- _What the task asks_:
Please reproduce the final stretch of the listing below: the line that contains "cyan brick D1:D2" and all lines after it, verbatim, with nothing else.

- _Given data_:

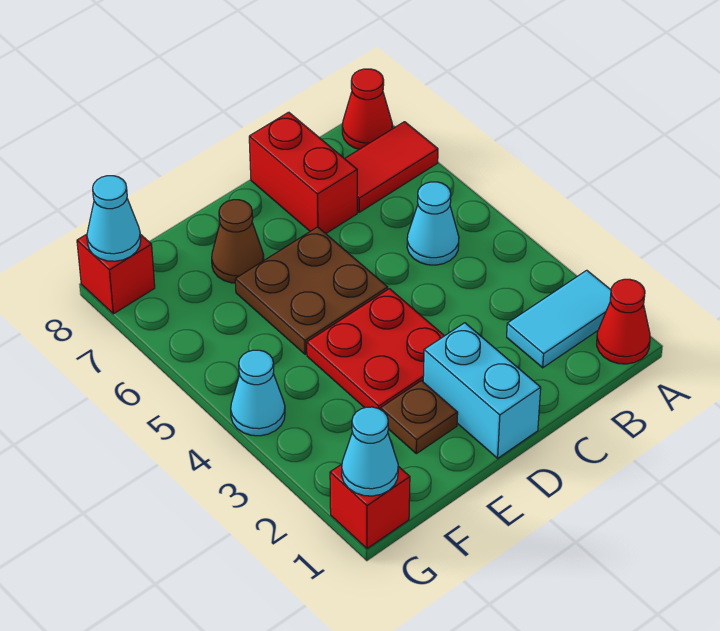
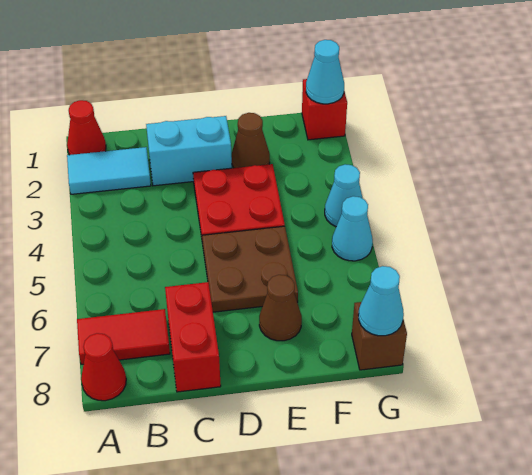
cyan cone B5 level 1 -> cyan cone G5 level 1
cyan brick D1:D2 level 1 -> cyan brick C2:D2 level 1
brown plate E2 level 1 -> brown cone E2 level 1
red brick G8 level 1 -> brown brick G8 level 1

- _Problem solution_:
cyan brick D1:D2 level 1 -> cyan brick C2:D2 level 1
brown plate E2 level 1 -> brown cone E2 level 1
red brick G8 level 1 -> brown brick G8 level 1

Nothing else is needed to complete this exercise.